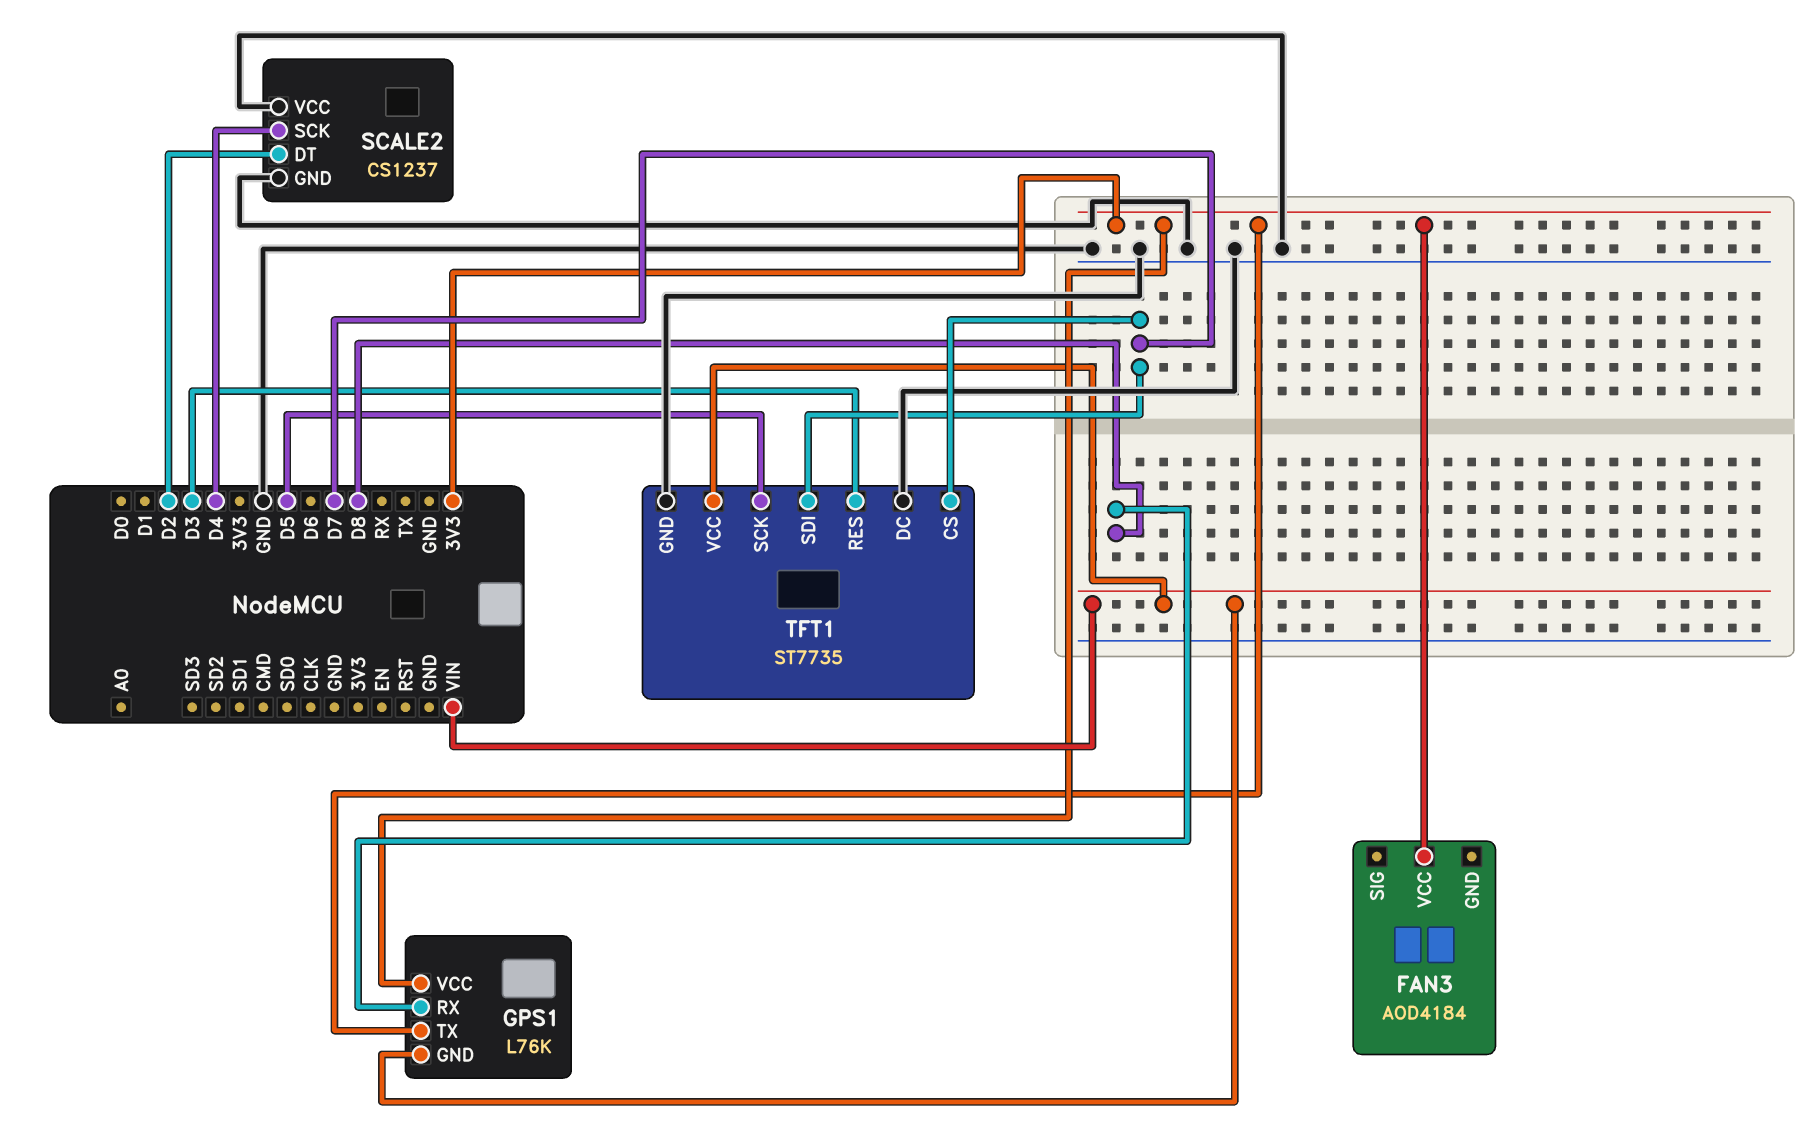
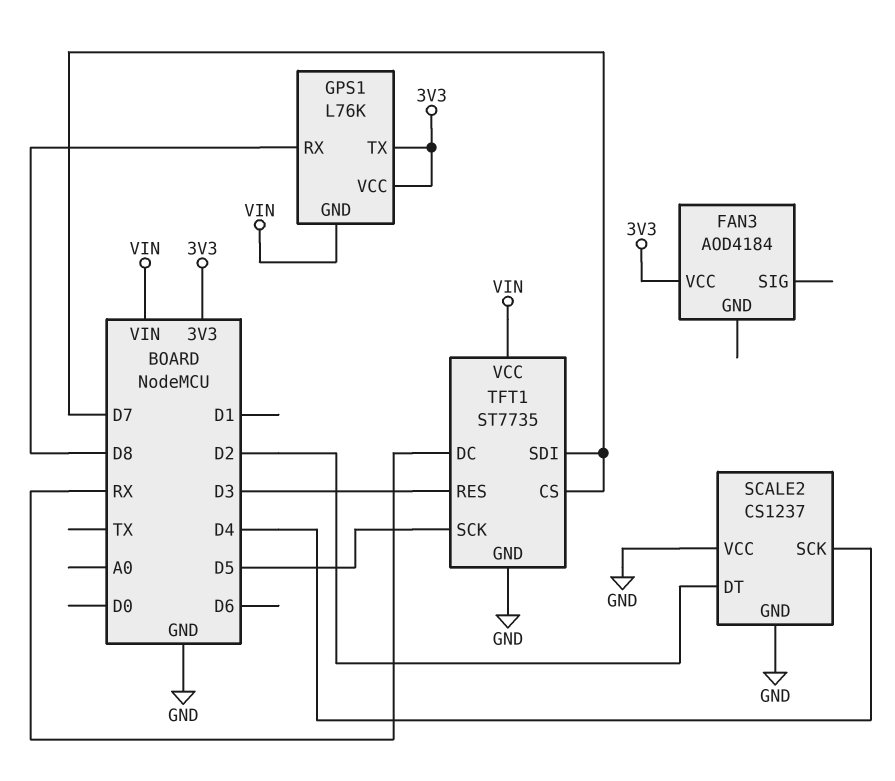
TFT1 pin DC: GND -> RX

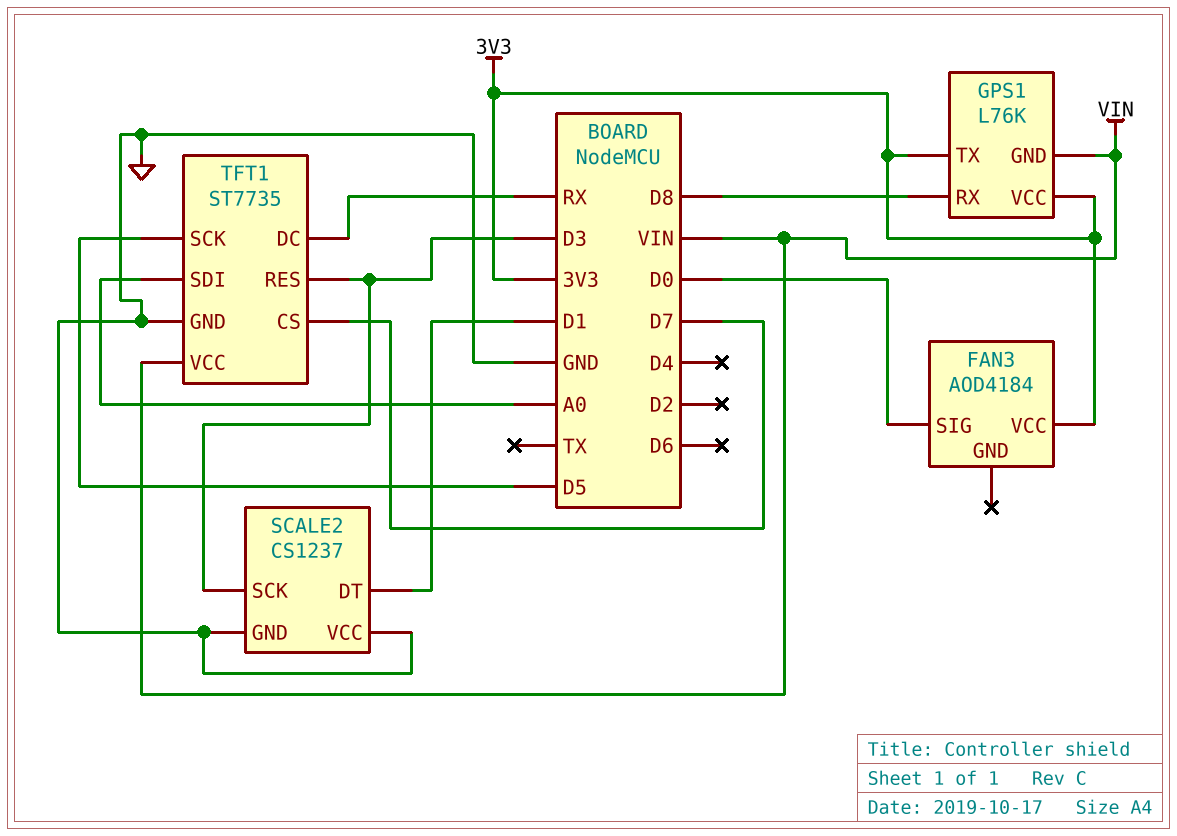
FAN3 pin SIG: none -> D0
SCALE2 pin DT: D2 -> D1
SCALE2 pin SCK: D4 -> D3
TFT1 pin SDI: D7 -> A0

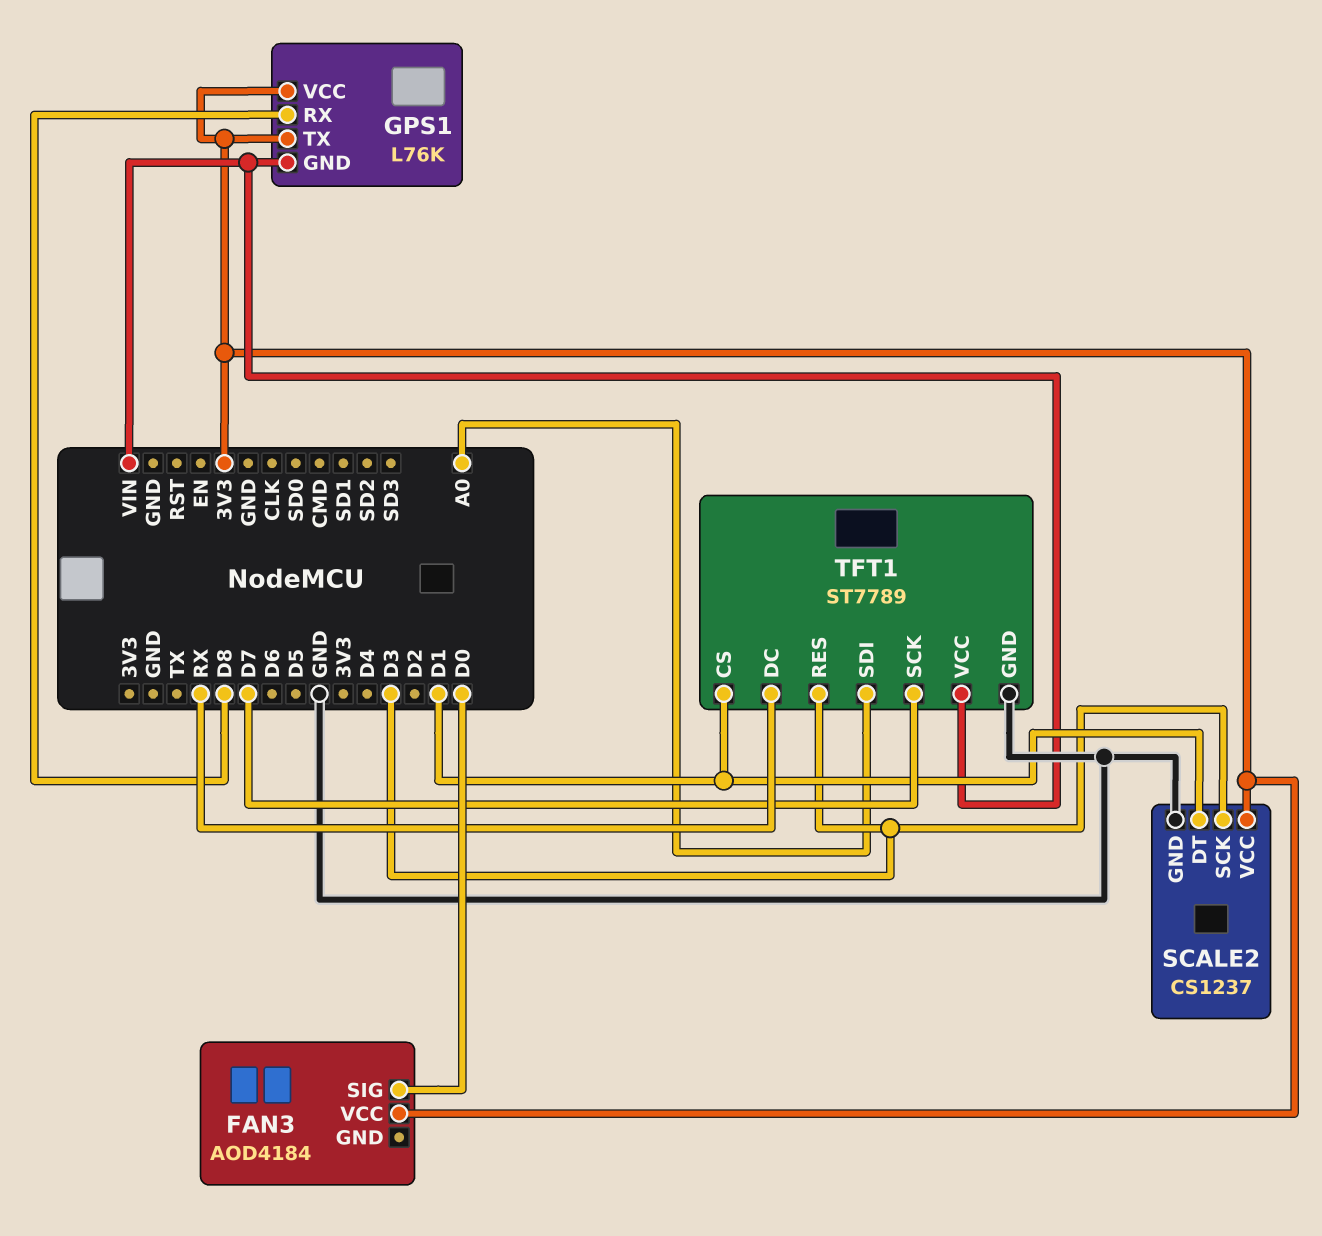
SCALE2 pin VCC: GND -> 3V3
TFT1: ST7735 -> ST7789
TFT1 pin CS: D7 -> D1
TFT1 pin SCK: D5 -> D7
##############################
Could you copy each line above exactly as written, minus any pictures?

* **Answer area**:
TFT1 pin DC: GND -> RX

FAN3 pin SIG: none -> D0
SCALE2 pin DT: D2 -> D1
SCALE2 pin SCK: D4 -> D3
TFT1 pin SDI: D7 -> A0

SCALE2 pin VCC: GND -> 3V3
TFT1: ST7735 -> ST7789
TFT1 pin CS: D7 -> D1
TFT1 pin SCK: D5 -> D7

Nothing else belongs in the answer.